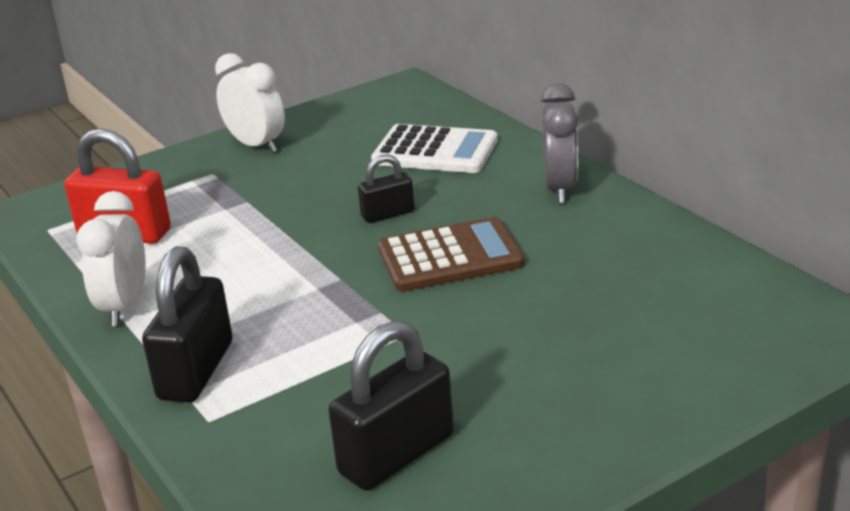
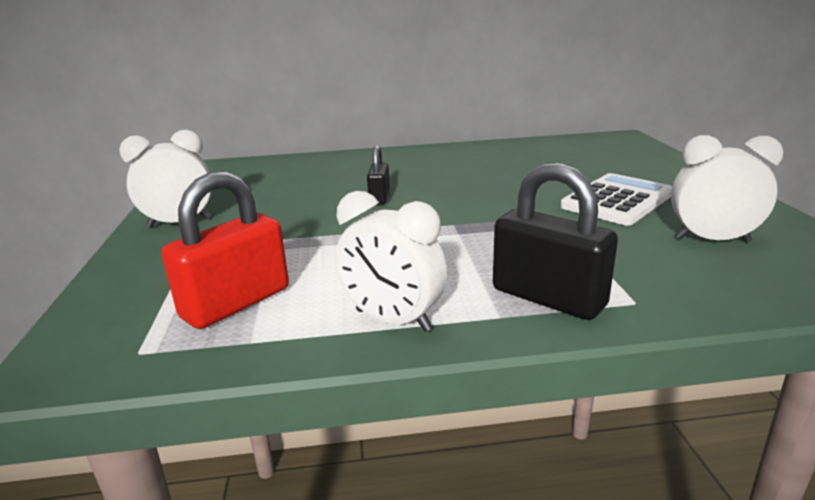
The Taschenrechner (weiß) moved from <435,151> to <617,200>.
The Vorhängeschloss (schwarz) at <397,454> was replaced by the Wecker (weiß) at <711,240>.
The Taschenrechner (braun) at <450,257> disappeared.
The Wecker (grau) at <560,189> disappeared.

_ _ _ _

• What this task involves: Print every line of the data exactly. Pictures do not belong in the copy.

• Answer to this task:
The Taschenrechner (weiß) moved from <435,151> to <617,200>.
The Vorhängeschloss (schwarz) at <397,454> was replaced by the Wecker (weiß) at <711,240>.
The Taschenrechner (braun) at <450,257> disappeared.
The Wecker (grau) at <560,189> disappeared.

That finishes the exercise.